→ Required action
The output should match the data below line for line.

→ Supplied material
------------
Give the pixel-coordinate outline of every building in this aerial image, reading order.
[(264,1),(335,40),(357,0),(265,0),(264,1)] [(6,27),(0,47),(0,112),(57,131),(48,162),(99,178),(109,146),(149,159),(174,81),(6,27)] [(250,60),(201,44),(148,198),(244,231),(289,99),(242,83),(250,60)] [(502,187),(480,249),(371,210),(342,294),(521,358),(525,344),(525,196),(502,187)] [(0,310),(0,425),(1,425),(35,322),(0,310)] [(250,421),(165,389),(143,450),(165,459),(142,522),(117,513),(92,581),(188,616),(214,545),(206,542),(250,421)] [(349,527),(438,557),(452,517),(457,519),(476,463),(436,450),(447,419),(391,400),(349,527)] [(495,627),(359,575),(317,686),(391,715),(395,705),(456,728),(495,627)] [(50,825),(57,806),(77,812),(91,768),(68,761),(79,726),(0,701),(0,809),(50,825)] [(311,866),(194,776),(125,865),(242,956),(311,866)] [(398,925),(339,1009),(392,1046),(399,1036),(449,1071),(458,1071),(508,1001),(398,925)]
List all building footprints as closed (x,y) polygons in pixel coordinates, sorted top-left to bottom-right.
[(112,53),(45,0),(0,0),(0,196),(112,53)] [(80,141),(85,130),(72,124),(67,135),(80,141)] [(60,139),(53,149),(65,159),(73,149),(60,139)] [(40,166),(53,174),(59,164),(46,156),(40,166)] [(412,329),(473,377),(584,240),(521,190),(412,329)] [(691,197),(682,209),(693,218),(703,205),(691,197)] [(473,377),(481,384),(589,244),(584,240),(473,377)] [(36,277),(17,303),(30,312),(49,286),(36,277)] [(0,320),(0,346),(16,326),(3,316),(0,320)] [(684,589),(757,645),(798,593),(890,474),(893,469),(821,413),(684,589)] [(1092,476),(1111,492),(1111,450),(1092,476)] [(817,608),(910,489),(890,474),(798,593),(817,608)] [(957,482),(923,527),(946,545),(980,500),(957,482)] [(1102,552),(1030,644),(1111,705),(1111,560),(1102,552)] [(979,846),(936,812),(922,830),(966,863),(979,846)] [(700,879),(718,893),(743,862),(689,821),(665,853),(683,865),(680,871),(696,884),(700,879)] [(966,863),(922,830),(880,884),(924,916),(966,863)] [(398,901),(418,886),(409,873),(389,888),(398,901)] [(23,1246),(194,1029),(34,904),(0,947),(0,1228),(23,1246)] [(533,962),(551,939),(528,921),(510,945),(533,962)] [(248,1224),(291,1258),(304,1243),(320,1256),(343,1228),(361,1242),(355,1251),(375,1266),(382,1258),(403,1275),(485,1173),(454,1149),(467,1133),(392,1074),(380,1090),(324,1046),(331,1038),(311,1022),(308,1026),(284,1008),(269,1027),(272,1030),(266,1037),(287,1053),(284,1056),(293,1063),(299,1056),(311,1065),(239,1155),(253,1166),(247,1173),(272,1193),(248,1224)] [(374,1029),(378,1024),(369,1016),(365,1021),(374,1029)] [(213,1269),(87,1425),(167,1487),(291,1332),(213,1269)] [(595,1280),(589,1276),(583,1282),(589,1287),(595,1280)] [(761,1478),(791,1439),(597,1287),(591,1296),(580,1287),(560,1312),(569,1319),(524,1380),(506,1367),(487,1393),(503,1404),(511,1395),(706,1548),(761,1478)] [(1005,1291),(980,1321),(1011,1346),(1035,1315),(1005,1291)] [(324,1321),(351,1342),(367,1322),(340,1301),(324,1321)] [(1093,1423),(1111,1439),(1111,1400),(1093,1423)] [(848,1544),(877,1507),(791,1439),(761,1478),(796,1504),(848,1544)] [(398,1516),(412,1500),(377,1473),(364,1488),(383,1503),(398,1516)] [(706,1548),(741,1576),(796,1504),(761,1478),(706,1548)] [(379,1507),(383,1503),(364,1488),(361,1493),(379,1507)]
------------
→ Solution to the problem
Give the pixel-coordinate outline of every building in this aerial image, reading order.
[(264,1),(335,40),(357,0),(265,0),(264,1)] [(6,27),(0,47),(0,112),(57,131),(48,162),(99,178),(109,146),(149,159),(174,81),(6,27)] [(250,60),(201,44),(148,198),(244,231),(289,99),(242,83),(250,60)] [(502,187),(480,249),(371,210),(342,294),(521,358),(525,344),(525,196),(502,187)] [(0,310),(0,425),(1,425),(35,322),(0,310)] [(250,421),(165,389),(143,450),(165,459),(142,522),(117,513),(92,581),(188,616),(214,545),(206,542),(250,421)] [(349,527),(438,557),(452,517),(457,519),(476,463),(436,450),(447,419),(391,400),(349,527)] [(495,627),(359,575),(317,686),(391,715),(395,705),(456,728),(495,627)] [(50,825),(57,806),(77,812),(91,768),(68,761),(79,726),(0,701),(0,809),(50,825)] [(311,866),(194,776),(125,865),(242,956),(311,866)] [(398,925),(339,1009),(392,1046),(399,1036),(449,1071),(458,1071),(508,1001),(398,925)]
List all building footprints as closed (x,y) polygons in pixel coordinates, sorted top-left to bottom-right.
[(112,53),(45,0),(0,0),(0,196),(112,53)] [(80,141),(85,130),(72,124),(67,135),(80,141)] [(60,139),(53,149),(65,159),(73,149),(60,139)] [(40,166),(53,174),(59,164),(46,156),(40,166)] [(412,329),(473,377),(584,240),(521,190),(412,329)] [(691,197),(682,209),(693,218),(703,205),(691,197)] [(473,377),(481,384),(589,244),(584,240),(473,377)] [(36,277),(17,303),(30,312),(49,286),(36,277)] [(0,320),(0,346),(16,326),(3,316),(0,320)] [(684,589),(757,645),(798,593),(890,474),(893,469),(821,413),(684,589)] [(1092,476),(1111,492),(1111,450),(1092,476)] [(817,608),(910,489),(890,474),(798,593),(817,608)] [(957,482),(923,527),(946,545),(980,500),(957,482)] [(1102,552),(1030,644),(1111,705),(1111,560),(1102,552)] [(979,846),(936,812),(922,830),(966,863),(979,846)] [(700,879),(718,893),(743,862),(689,821),(665,853),(683,865),(680,871),(696,884),(700,879)] [(966,863),(922,830),(880,884),(924,916),(966,863)] [(398,901),(418,886),(409,873),(389,888),(398,901)] [(23,1246),(194,1029),(34,904),(0,947),(0,1228),(23,1246)] [(533,962),(551,939),(528,921),(510,945),(533,962)] [(248,1224),(291,1258),(304,1243),(320,1256),(343,1228),(361,1242),(355,1251),(375,1266),(382,1258),(403,1275),(485,1173),(454,1149),(467,1133),(392,1074),(380,1090),(324,1046),(331,1038),(311,1022),(308,1026),(284,1008),(269,1027),(272,1030),(266,1037),(287,1053),(284,1056),(293,1063),(299,1056),(311,1065),(239,1155),(253,1166),(247,1173),(272,1193),(248,1224)] [(374,1029),(378,1024),(369,1016),(365,1021),(374,1029)] [(213,1269),(87,1425),(167,1487),(291,1332),(213,1269)] [(595,1280),(589,1276),(583,1282),(589,1287),(595,1280)] [(761,1478),(791,1439),(597,1287),(591,1296),(580,1287),(560,1312),(569,1319),(524,1380),(506,1367),(487,1393),(503,1404),(511,1395),(706,1548),(761,1478)] [(1005,1291),(980,1321),(1011,1346),(1035,1315),(1005,1291)] [(324,1321),(351,1342),(367,1322),(340,1301),(324,1321)] [(1093,1423),(1111,1439),(1111,1400),(1093,1423)] [(848,1544),(877,1507),(791,1439),(761,1478),(796,1504),(848,1544)] [(398,1516),(412,1500),(377,1473),(364,1488),(383,1503),(398,1516)] [(706,1548),(741,1576),(796,1504),(761,1478),(706,1548)] [(379,1507),(383,1503),(364,1488),(361,1493),(379,1507)]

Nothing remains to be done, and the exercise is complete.